PROBLEM DETAILS: Reproduce the lines below verbatim. Pictures are to be omitted.

DATA SECTION:
-----

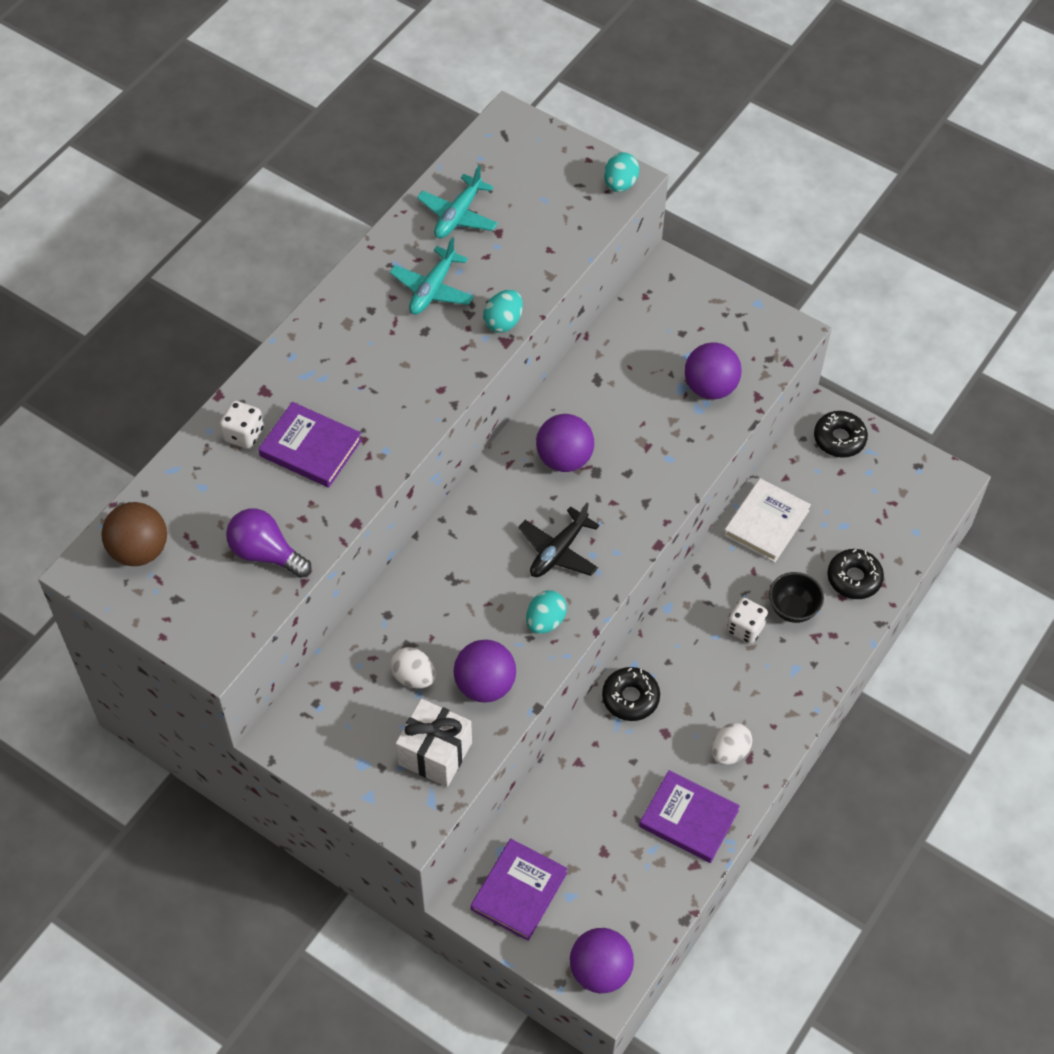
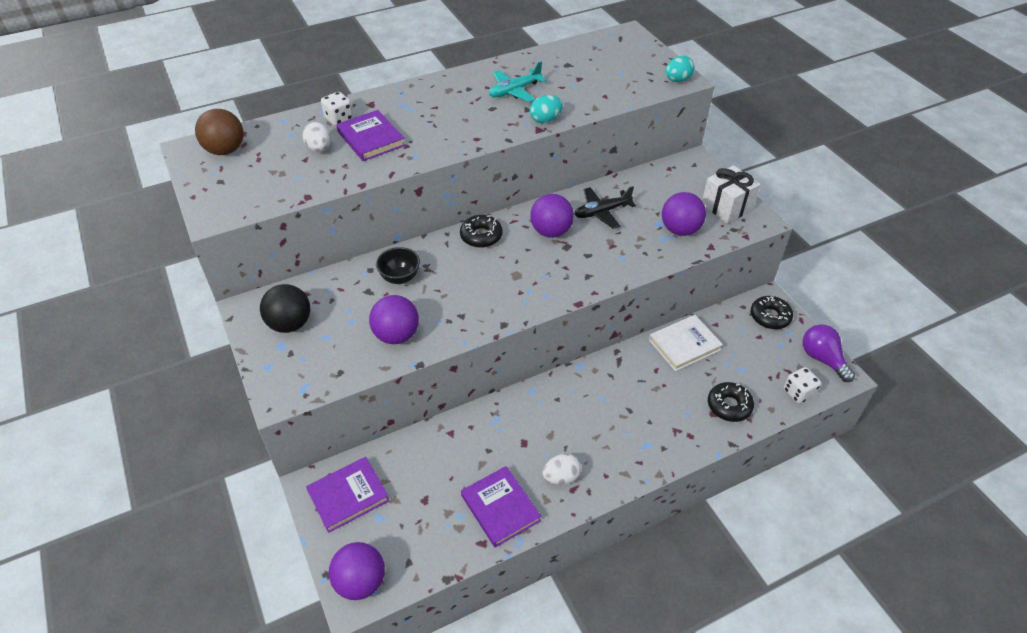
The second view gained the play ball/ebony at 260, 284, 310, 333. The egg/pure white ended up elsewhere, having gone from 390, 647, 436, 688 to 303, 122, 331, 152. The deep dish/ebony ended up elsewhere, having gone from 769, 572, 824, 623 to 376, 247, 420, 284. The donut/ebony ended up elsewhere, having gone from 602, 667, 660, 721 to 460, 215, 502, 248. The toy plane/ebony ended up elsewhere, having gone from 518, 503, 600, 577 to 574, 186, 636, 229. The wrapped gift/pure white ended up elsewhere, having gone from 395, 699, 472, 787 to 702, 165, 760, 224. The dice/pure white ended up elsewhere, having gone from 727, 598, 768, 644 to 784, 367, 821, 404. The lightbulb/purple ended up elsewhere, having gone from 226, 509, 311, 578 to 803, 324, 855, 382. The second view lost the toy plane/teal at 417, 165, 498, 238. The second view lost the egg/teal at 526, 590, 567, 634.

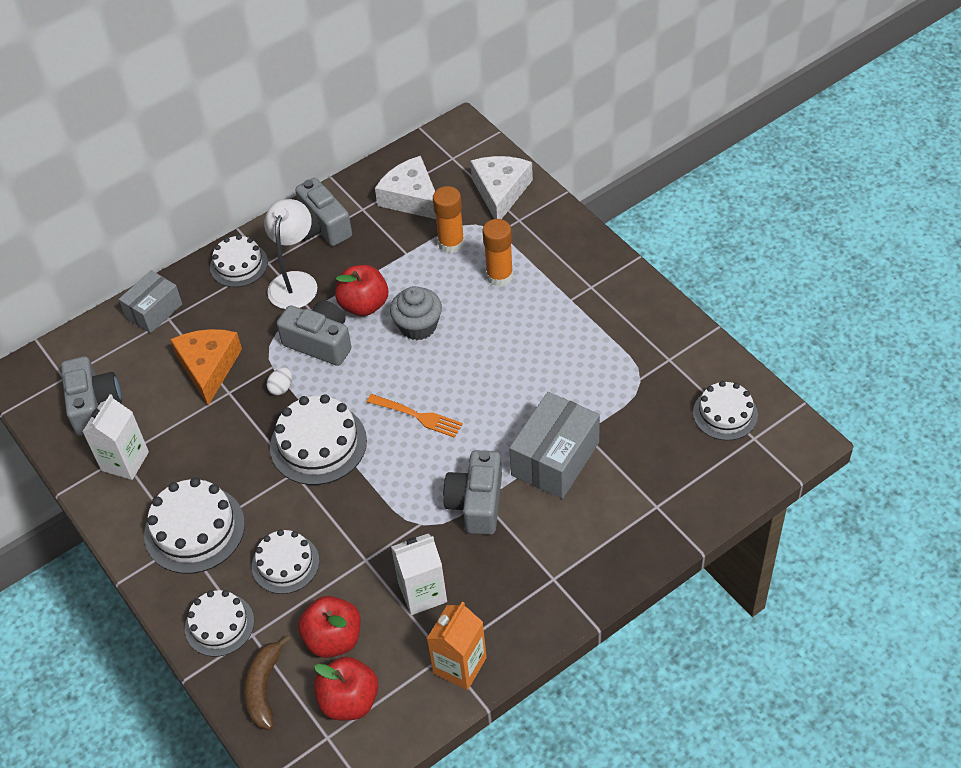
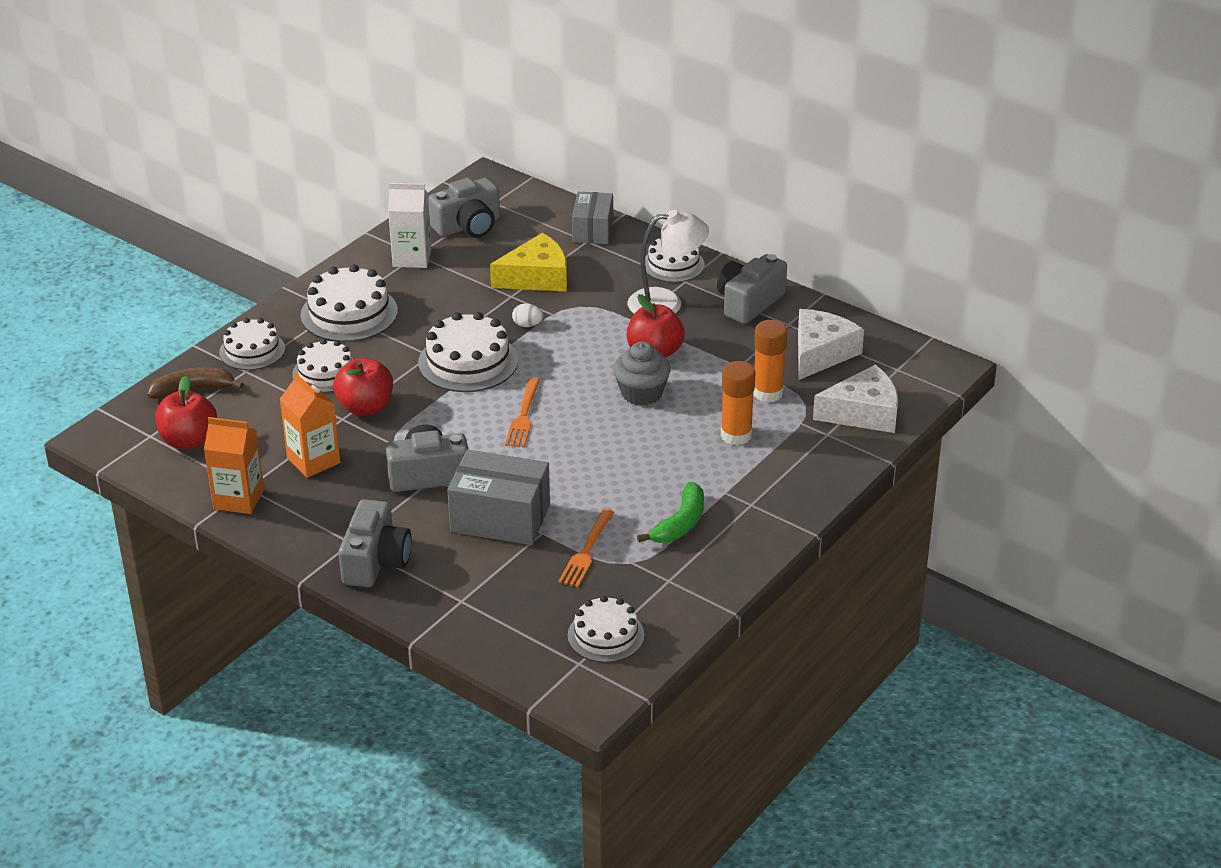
What was the milk carton/pure white at 391, 533, 447, 615 turned into the milk carton/orange-coloured at 280, 372, 340, 478. The toy apple/crimson ended up elsewhere, having gone from 298, 596, 361, 658 to 333, 357, 393, 416. The compact camera/gray ended up elsewhere, having gone from 277, 300, 351, 366 to 339, 499, 412, 587. What was the piece of cheese/orange-coloured at 170, 329, 242, 405 turned into the piece of cheese/bright yellow at 490, 233, 567, 292. The second view gained the dinner fork/orange-coloured at 558, 509, 614, 587. The box/gray at 119, 270, 182, 333 ended up facing another way, 75 degrees clockwise from before. The second view gained the banana fruit/green at 637, 482, 704, 543.

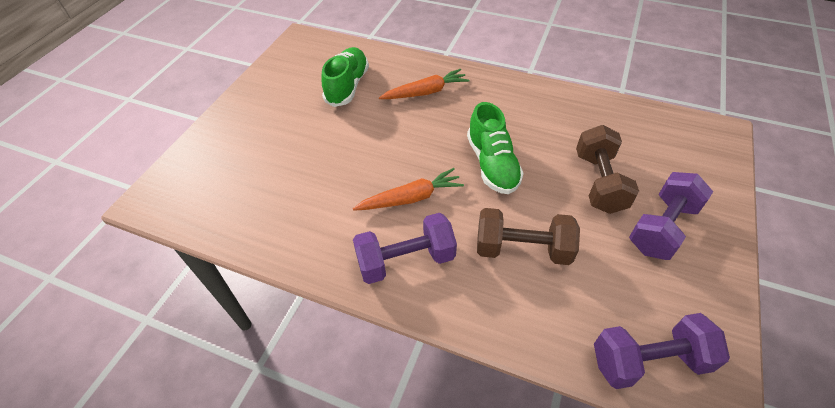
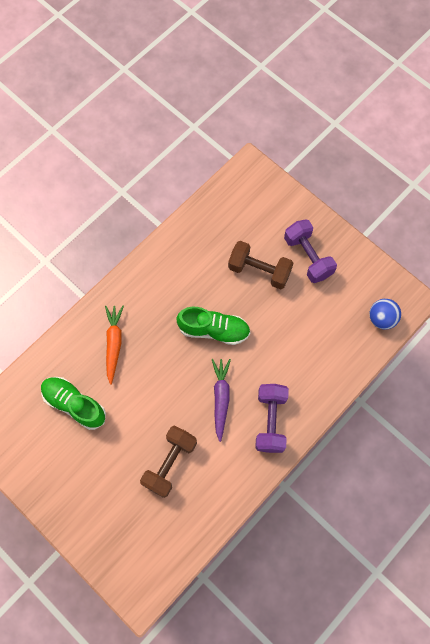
The free weight/russet ended up elsewhere, having gone from 477, 208, 580, 265 to 140, 426, 197, 498. What was the toy carrot/orange-coloured at 353, 168, 464, 211 turned into the toy carrot/purple at 212, 359, 231, 442. Where the free weight/purple stood at 594, 313, 730, 389, the play ball/blue came to stand at 369, 299, 401, 330.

-----

ANSWER SECTION:
The second view gained the play ball/ebony at 260, 284, 310, 333. The egg/pure white ended up elsewhere, having gone from 390, 647, 436, 688 to 303, 122, 331, 152. The deep dish/ebony ended up elsewhere, having gone from 769, 572, 824, 623 to 376, 247, 420, 284. The donut/ebony ended up elsewhere, having gone from 602, 667, 660, 721 to 460, 215, 502, 248. The toy plane/ebony ended up elsewhere, having gone from 518, 503, 600, 577 to 574, 186, 636, 229. The wrapped gift/pure white ended up elsewhere, having gone from 395, 699, 472, 787 to 702, 165, 760, 224. The dice/pure white ended up elsewhere, having gone from 727, 598, 768, 644 to 784, 367, 821, 404. The lightbulb/purple ended up elsewhere, having gone from 226, 509, 311, 578 to 803, 324, 855, 382. The second view lost the toy plane/teal at 417, 165, 498, 238. The second view lost the egg/teal at 526, 590, 567, 634.

What was the milk carton/pure white at 391, 533, 447, 615 turned into the milk carton/orange-coloured at 280, 372, 340, 478. The toy apple/crimson ended up elsewhere, having gone from 298, 596, 361, 658 to 333, 357, 393, 416. The compact camera/gray ended up elsewhere, having gone from 277, 300, 351, 366 to 339, 499, 412, 587. What was the piece of cheese/orange-coloured at 170, 329, 242, 405 turned into the piece of cheese/bright yellow at 490, 233, 567, 292. The second view gained the dinner fork/orange-coloured at 558, 509, 614, 587. The box/gray at 119, 270, 182, 333 ended up facing another way, 75 degrees clockwise from before. The second view gained the banana fruit/green at 637, 482, 704, 543.

The free weight/russet ended up elsewhere, having gone from 477, 208, 580, 265 to 140, 426, 197, 498. What was the toy carrot/orange-coloured at 353, 168, 464, 211 turned into the toy carrot/purple at 212, 359, 231, 442. Where the free weight/purple stood at 594, 313, 730, 389, the play ball/blue came to stand at 369, 299, 401, 330.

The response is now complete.